- _What needs to be done_
Once the line with "Q2: PNP TIP127" is found in the entries below, repeat it and each following line exactly, up to and including the line with "R3: 1.6k (+9V, NET11) -> 1.6k (+9V, NET13)". Add no other lines.

- _Data records_

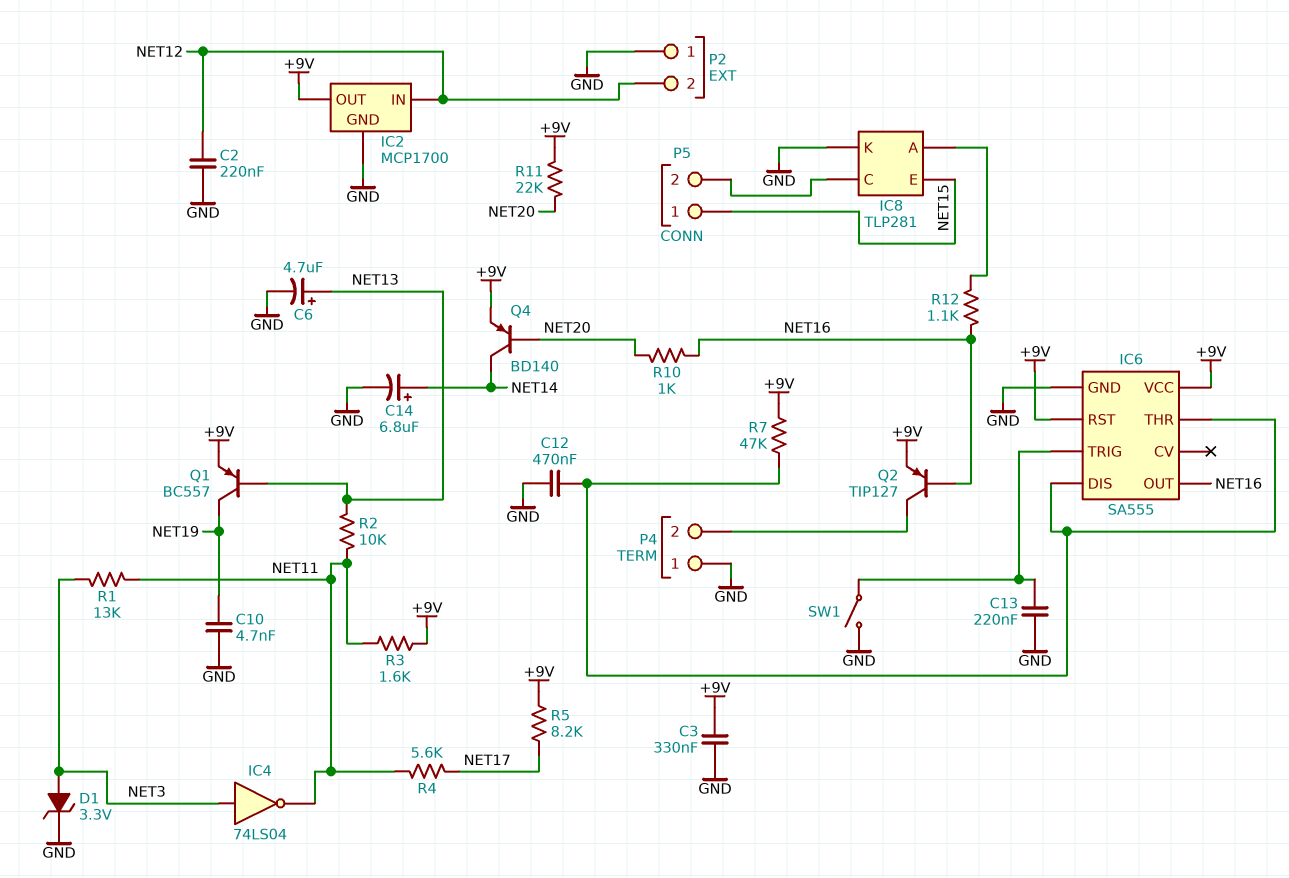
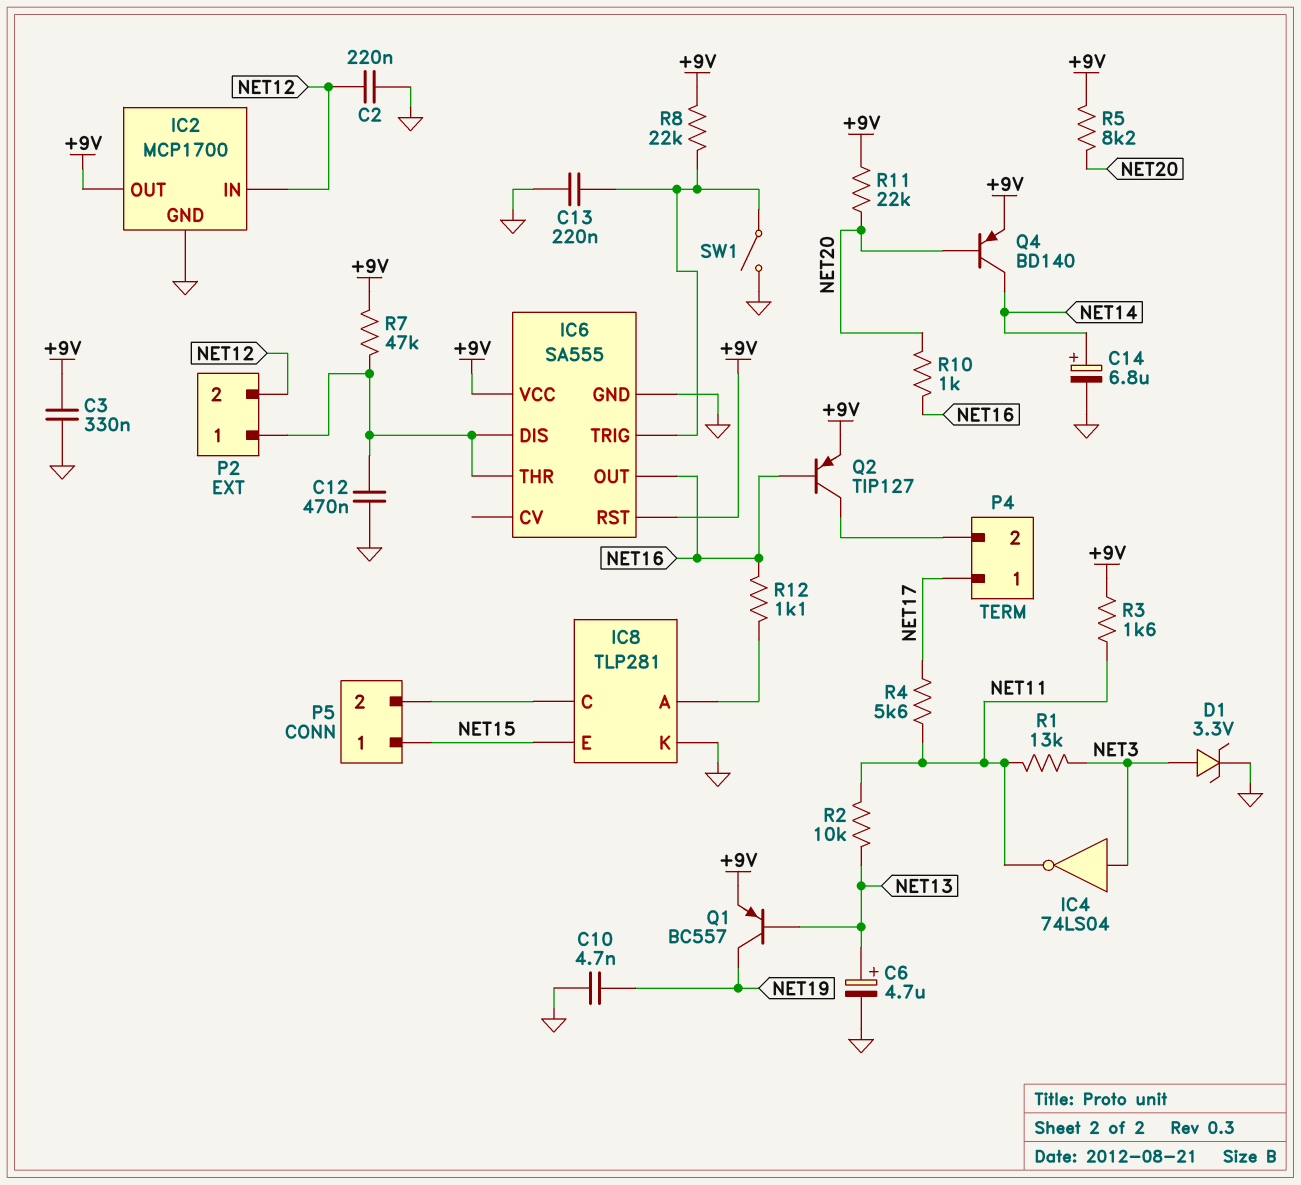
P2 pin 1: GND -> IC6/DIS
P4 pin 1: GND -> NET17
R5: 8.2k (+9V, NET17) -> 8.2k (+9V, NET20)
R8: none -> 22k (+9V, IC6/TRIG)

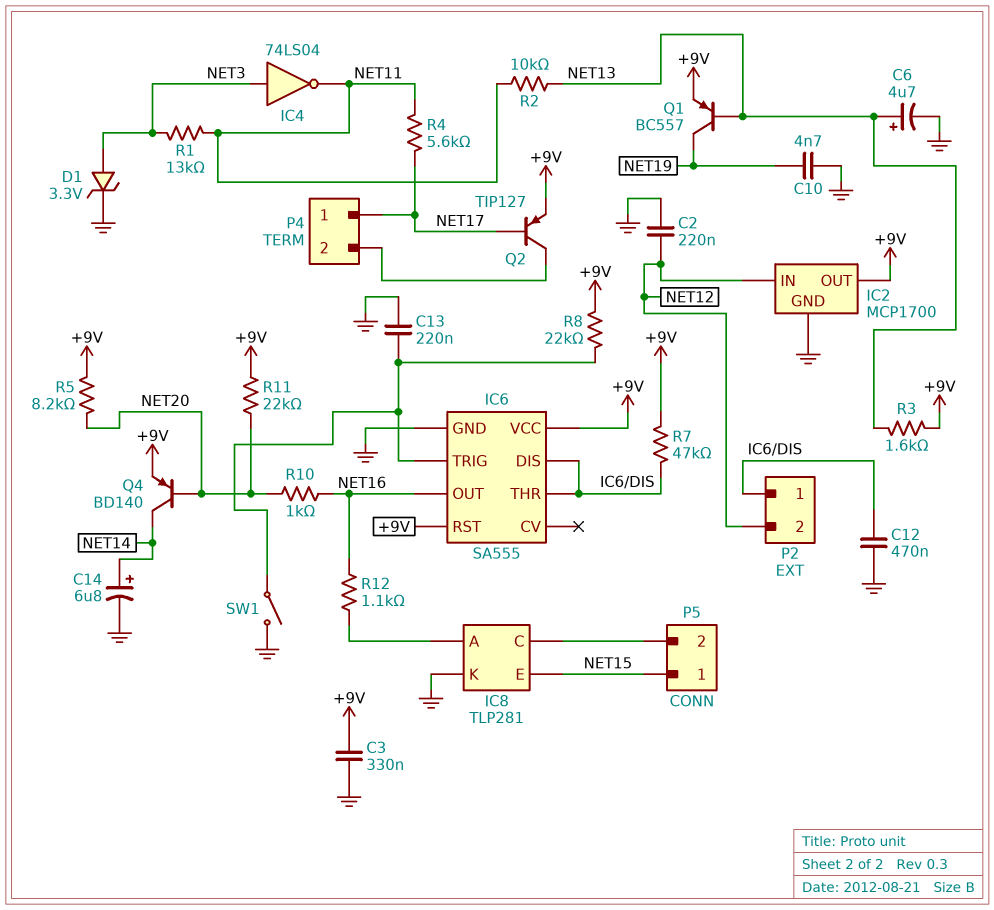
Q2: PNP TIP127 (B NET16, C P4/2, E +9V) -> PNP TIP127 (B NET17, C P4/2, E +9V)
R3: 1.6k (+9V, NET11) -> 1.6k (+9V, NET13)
* * *
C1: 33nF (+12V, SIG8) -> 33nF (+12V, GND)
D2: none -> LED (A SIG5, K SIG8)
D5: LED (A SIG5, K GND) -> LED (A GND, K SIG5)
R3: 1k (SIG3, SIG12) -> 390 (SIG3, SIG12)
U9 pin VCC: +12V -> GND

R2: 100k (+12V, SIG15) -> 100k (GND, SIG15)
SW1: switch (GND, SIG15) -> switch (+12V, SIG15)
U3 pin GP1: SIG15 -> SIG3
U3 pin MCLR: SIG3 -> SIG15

- _Answer to this problem_
Q2: PNP TIP127 (B NET16, C P4/2, E +9V) -> PNP TIP127 (B NET17, C P4/2, E +9V)
R3: 1.6k (+9V, NET11) -> 1.6k (+9V, NET13)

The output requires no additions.